In the records below, find each line with "green" and copy it.

########################################

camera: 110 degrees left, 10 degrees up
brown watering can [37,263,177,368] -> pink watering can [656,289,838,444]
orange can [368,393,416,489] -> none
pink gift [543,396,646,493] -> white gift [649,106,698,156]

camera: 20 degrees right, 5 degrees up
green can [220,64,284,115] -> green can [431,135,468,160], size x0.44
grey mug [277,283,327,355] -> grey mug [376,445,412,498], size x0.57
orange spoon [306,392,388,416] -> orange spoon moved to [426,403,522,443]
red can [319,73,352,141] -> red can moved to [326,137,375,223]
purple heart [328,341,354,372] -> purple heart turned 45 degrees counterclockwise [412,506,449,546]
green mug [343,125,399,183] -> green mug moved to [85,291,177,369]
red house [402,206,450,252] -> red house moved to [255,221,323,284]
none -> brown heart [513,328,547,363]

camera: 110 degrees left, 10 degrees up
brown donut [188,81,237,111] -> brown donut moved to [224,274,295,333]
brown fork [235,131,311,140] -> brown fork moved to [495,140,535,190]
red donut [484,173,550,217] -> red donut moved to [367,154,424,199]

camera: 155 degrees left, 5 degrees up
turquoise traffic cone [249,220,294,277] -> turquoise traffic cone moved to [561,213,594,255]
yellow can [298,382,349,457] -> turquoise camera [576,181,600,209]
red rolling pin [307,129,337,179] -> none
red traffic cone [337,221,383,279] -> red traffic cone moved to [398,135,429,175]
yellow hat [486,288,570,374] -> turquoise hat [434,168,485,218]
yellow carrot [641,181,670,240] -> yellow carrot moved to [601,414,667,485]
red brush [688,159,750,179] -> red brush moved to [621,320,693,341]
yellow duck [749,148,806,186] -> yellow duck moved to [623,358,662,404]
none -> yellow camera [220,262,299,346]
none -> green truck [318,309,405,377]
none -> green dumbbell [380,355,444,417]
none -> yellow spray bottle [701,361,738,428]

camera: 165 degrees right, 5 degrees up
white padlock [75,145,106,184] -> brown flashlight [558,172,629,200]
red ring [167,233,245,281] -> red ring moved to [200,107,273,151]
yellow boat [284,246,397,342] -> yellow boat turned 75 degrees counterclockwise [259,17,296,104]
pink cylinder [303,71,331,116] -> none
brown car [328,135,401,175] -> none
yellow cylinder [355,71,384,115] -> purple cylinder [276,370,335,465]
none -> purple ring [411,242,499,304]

########################################

- [EXPECTED OUTPUT]
green can [220,64,284,115] -> green can [431,135,468,160], size x0.44
green mug [343,125,399,183] -> green mug moved to [85,291,177,369]
none -> green truck [318,309,405,377]
none -> green dumbbell [380,355,444,417]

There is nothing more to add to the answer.